Records provided ::
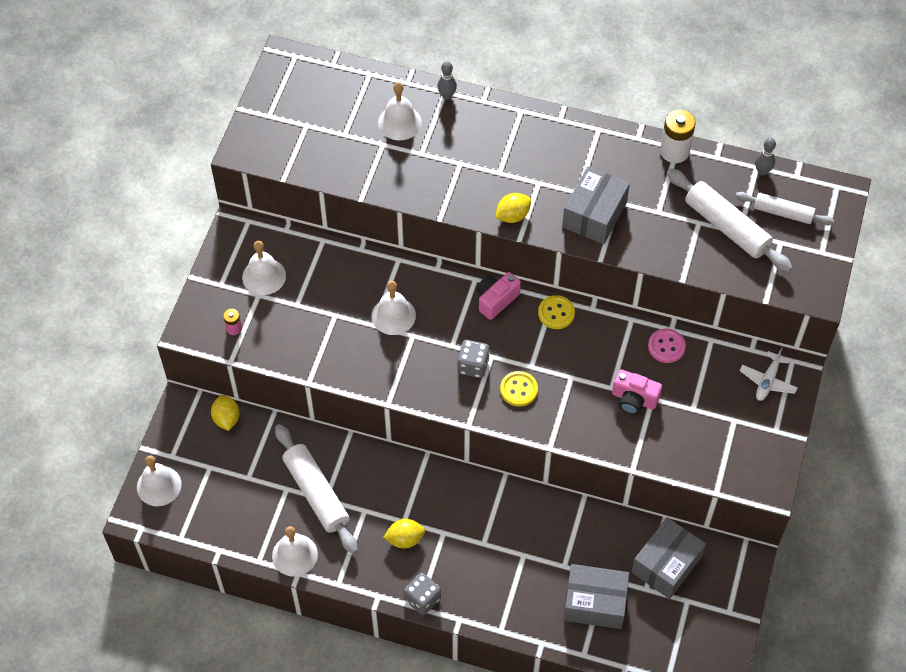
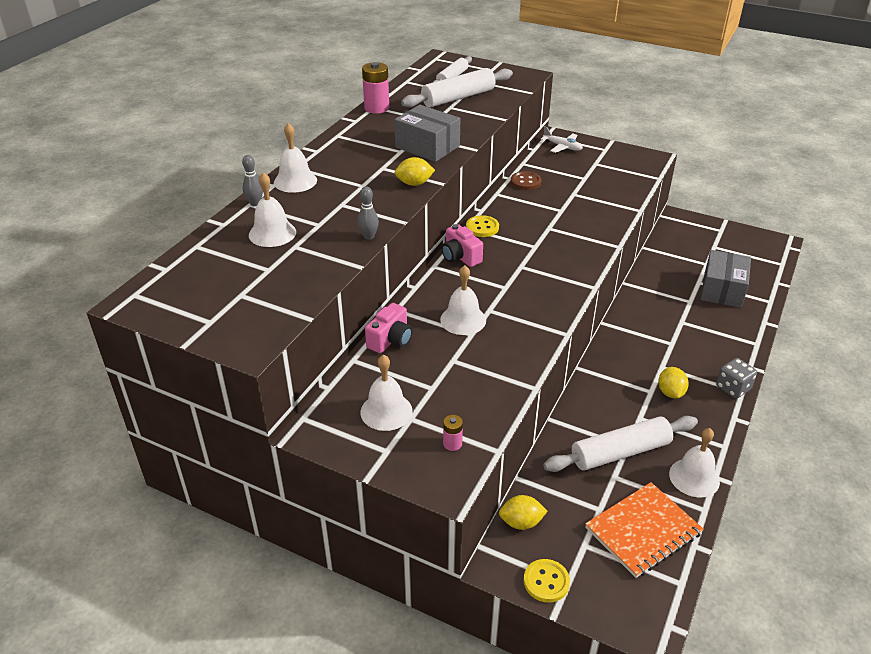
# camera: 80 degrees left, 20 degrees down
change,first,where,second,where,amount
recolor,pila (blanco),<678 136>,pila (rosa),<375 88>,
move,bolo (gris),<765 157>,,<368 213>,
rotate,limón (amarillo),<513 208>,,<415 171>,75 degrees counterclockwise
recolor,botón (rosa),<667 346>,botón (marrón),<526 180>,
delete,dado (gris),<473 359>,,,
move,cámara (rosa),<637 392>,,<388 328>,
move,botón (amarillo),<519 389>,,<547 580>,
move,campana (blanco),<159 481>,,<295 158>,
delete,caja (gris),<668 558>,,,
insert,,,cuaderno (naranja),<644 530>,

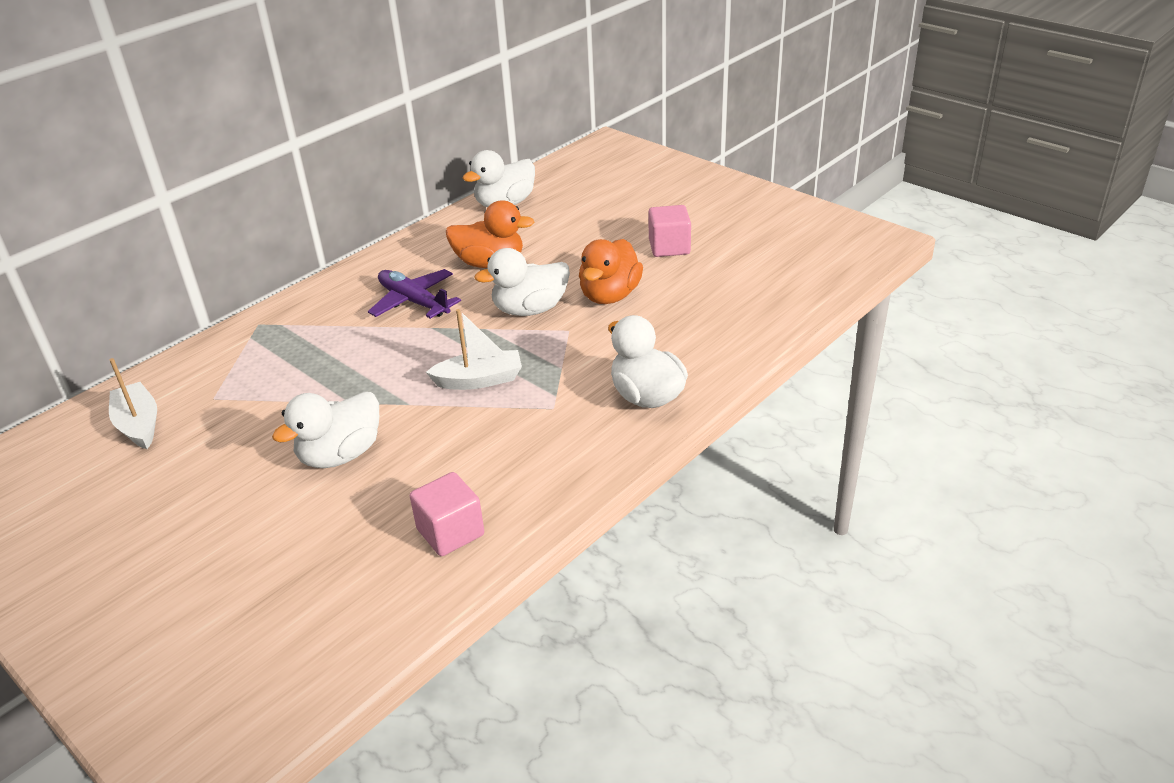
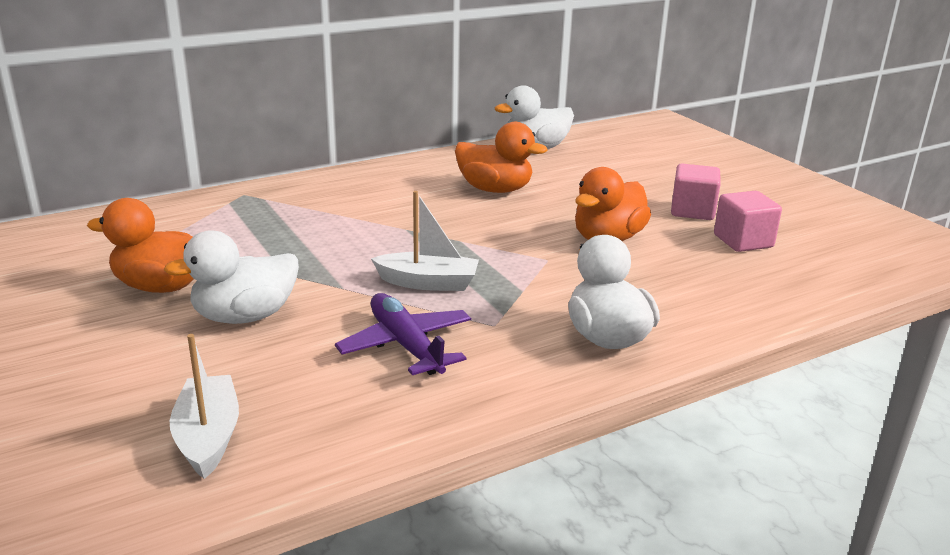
# camera: 15 degrees right, 10 degrees down
change,first,where,second,where,amount
delete,pato (blanco),<522 282>,,,
move,avión (morado),<414 294>,,<403 334>,
move,barco (blanco),<133 403>,,<204 406>,
move,cubo (rosa),<447 514>,,<748 221>,
insert,,,pato (naranja),<140 245>,

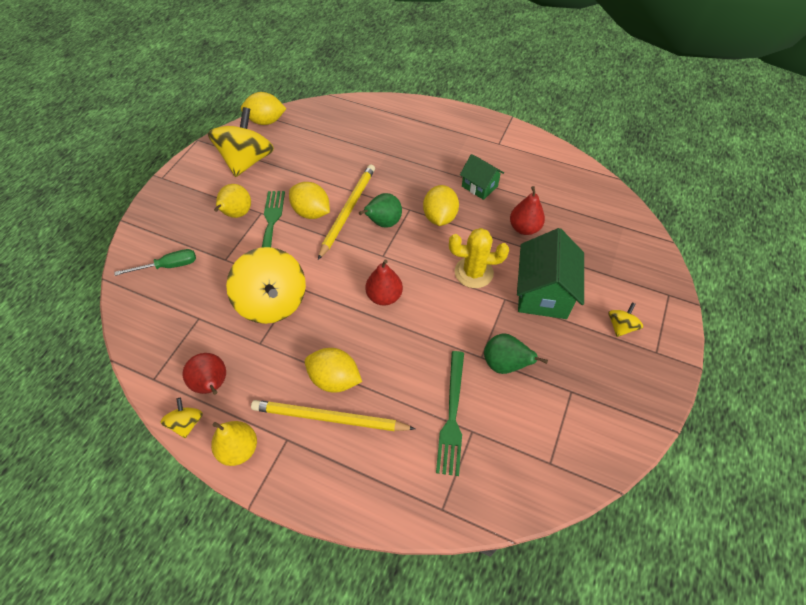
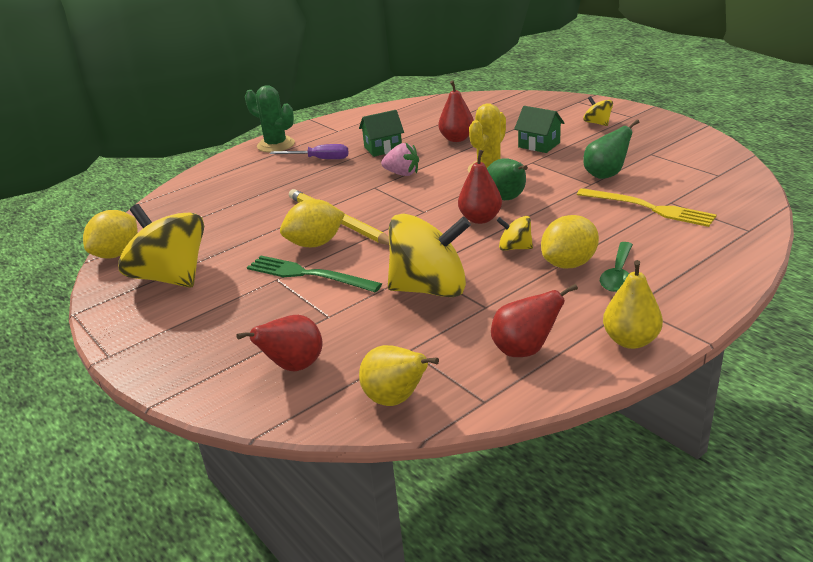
# camera: 60 degrees left, 25 degrees down
change,first,where,second,where,amount
move,pera (amarillo),<232 201>,,<399 375>,
replace,limón (amarillo),<441 205>,fresa (rosa),<400 159>,
move,pera (verde),<380 210>,,<507 179>,
resize,casa (verde),<550 273>,,<539 129>,x0.58
replace,destornillador (verde),<155 262>,pera (rojo),<279 343>,
recolor,tenedor (verde),<450 413>,tenedor (amarillo),<647 207>,
move,peonza (amarillo),<181 418>,,<514 233>,
replace,lápiz (amarillo),<333 415>,cuchara (verde),<616 267>,
insert,,,cactus (verde),<270 118>,
insert,,,destornillador (morado),<309 151>,

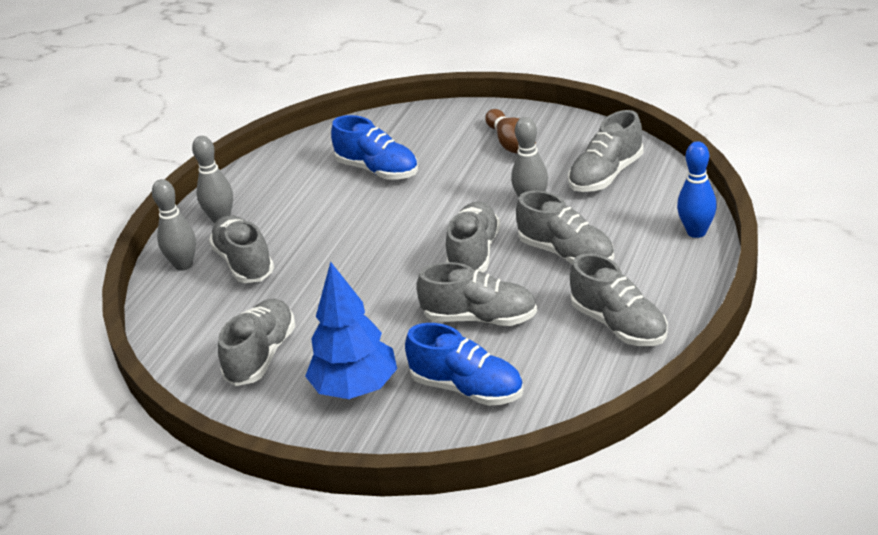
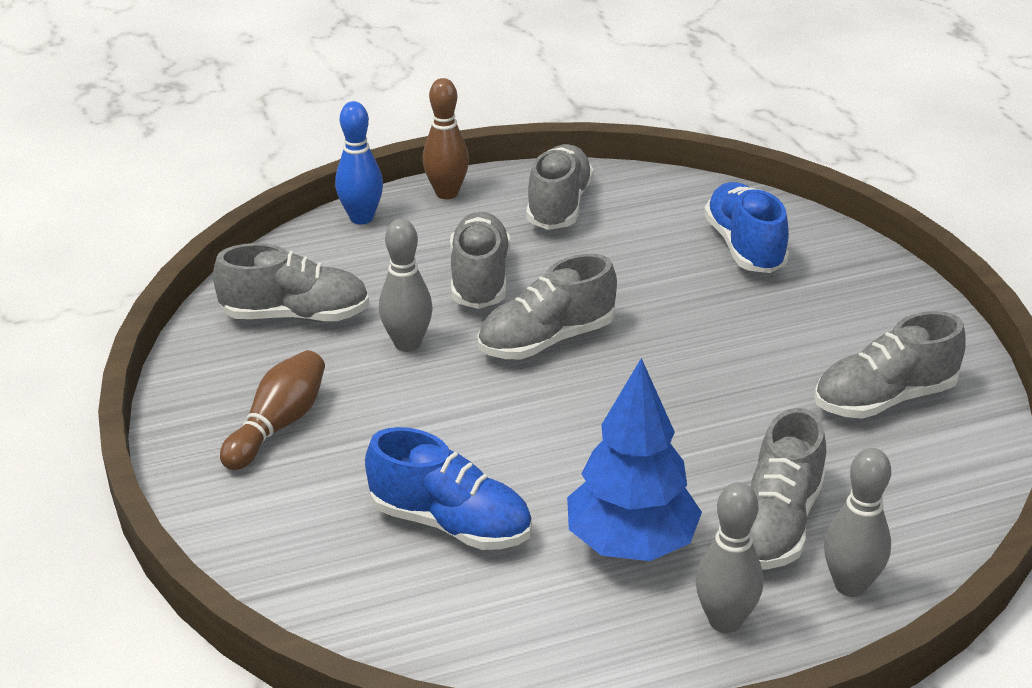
# camera: 135 degrees left, 0 degrees up
change,first,where,second,where,amount
rotate,zapato (azul),<374 147>,,<448 488>,120 degrees clockwise
move,árbol (azul),<351 330>,,<634 459>,
delete,zapato (gris),<477 294>,,,
insert,,,bolo (marrón),<445 138>,

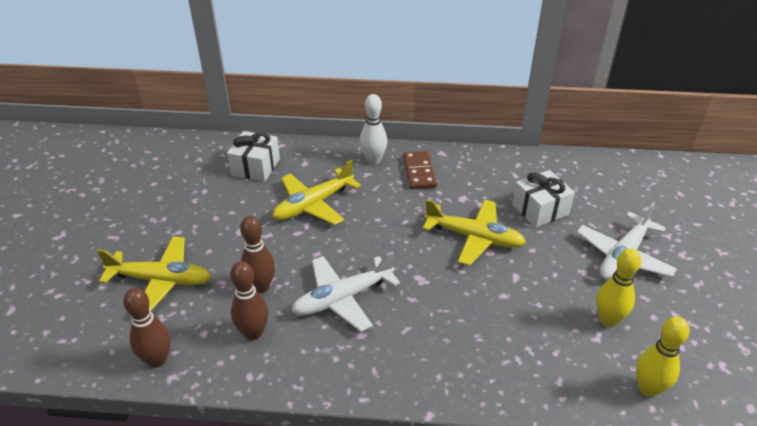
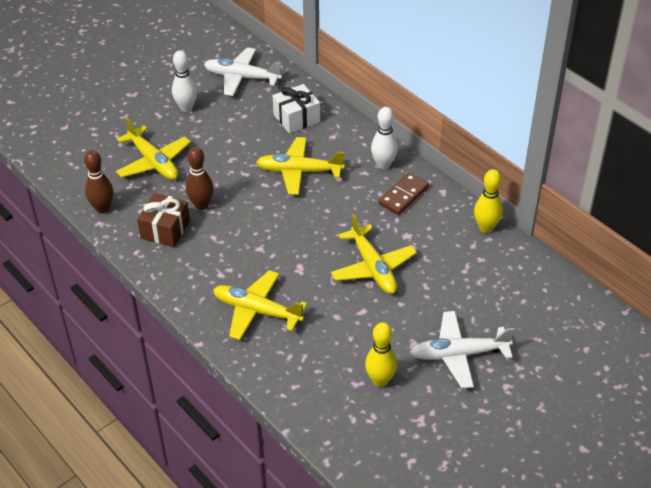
# camera: 45 degrees right, 5 degrees up
change,first,where,second,where,amount
delete,regalo (blanco),<543 199>,,,
move,avión (blanco),<346 292>,,<243 71>,
replace,bolo (marrón),<249 300>,regalo (marrón),<163 220>,
move,bolo (amarillo),<663 357>,,<488 201>,
insert,,,bolo (blanco),<184 81>,
insert,,,avión (amarillo),<260 305>,

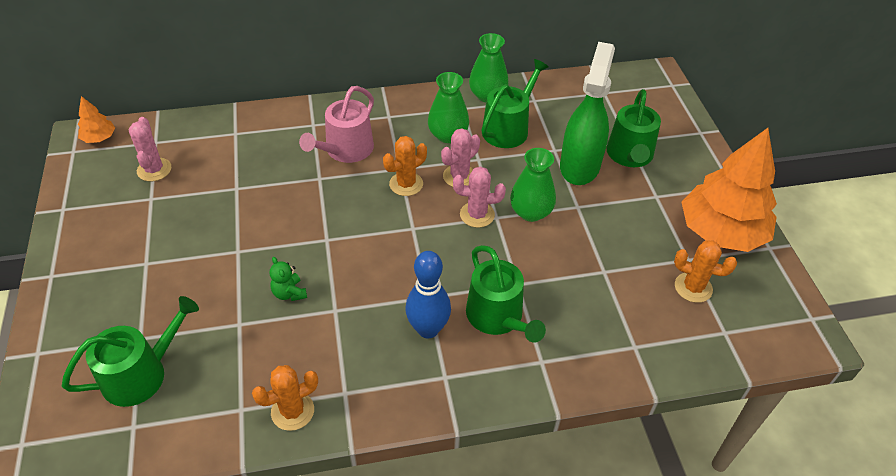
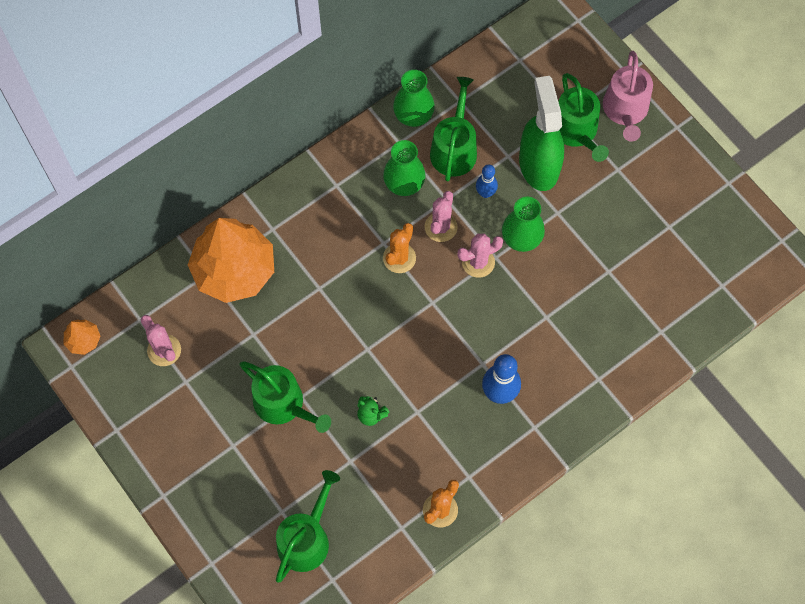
# camera: 25 degrees left, 20 degrees up
change,first,where,second,where,amount
move,regadera (rosa),<336 124>,,<628 96>,
move,árbol (naranja),<729 190>,,<231 260>,
delete,cactus (naranja),<705 271>,,,
move,regadera (verde),<506 294>,,<285 397>,
insert,,,bolo (azul),<487 181>,

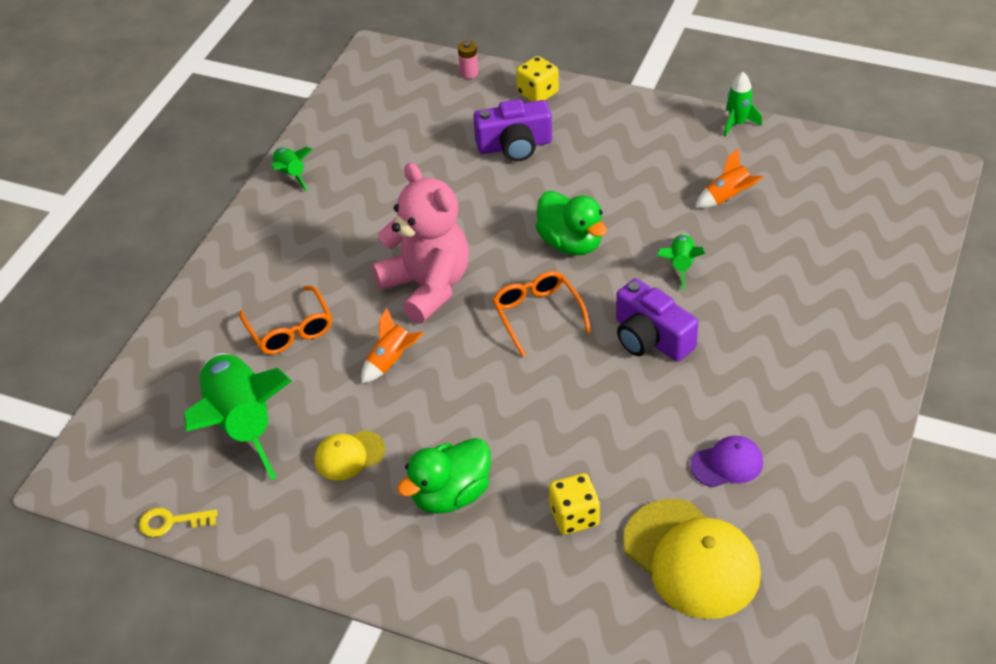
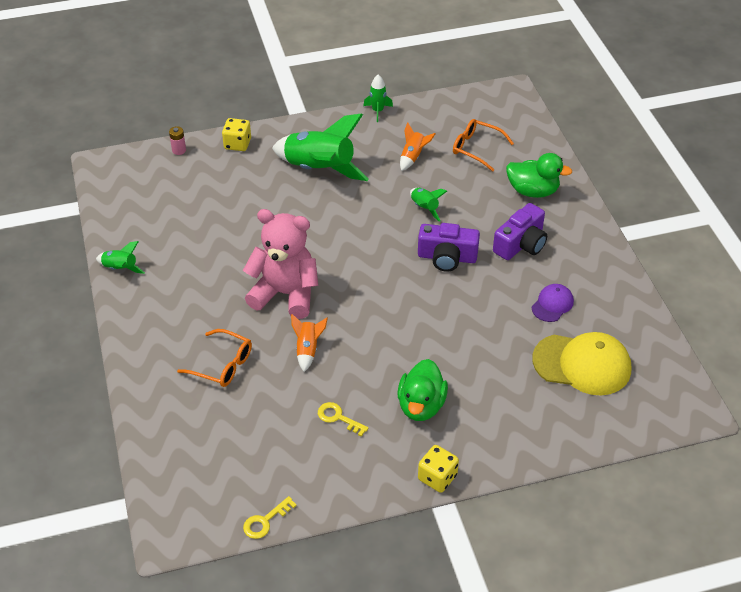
# camera: 40 degrees left, 0 degrees up
change,first,where,second,where,amount
move,cámara (morado),<512 130>,,<520 231>,
move,pato (verde),<571 223>,,<539 175>,
move,gafas (naranja),<542 314>,,<483 145>,
move,cohete (verde),<238 416>,,<320 147>,
replace,gorra (amarillo),<350 455>,llave (amarillo),<343 419>,
move,dado (amarillo),<574 504>,,<438 469>,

Your goal :: Please return all lines in the material above that include the word "botón".

Result of this exercise ::
recolor,botón (rosa),<667 346>,botón (marrón),<526 180>,
move,botón (amarillo),<519 389>,,<547 580>,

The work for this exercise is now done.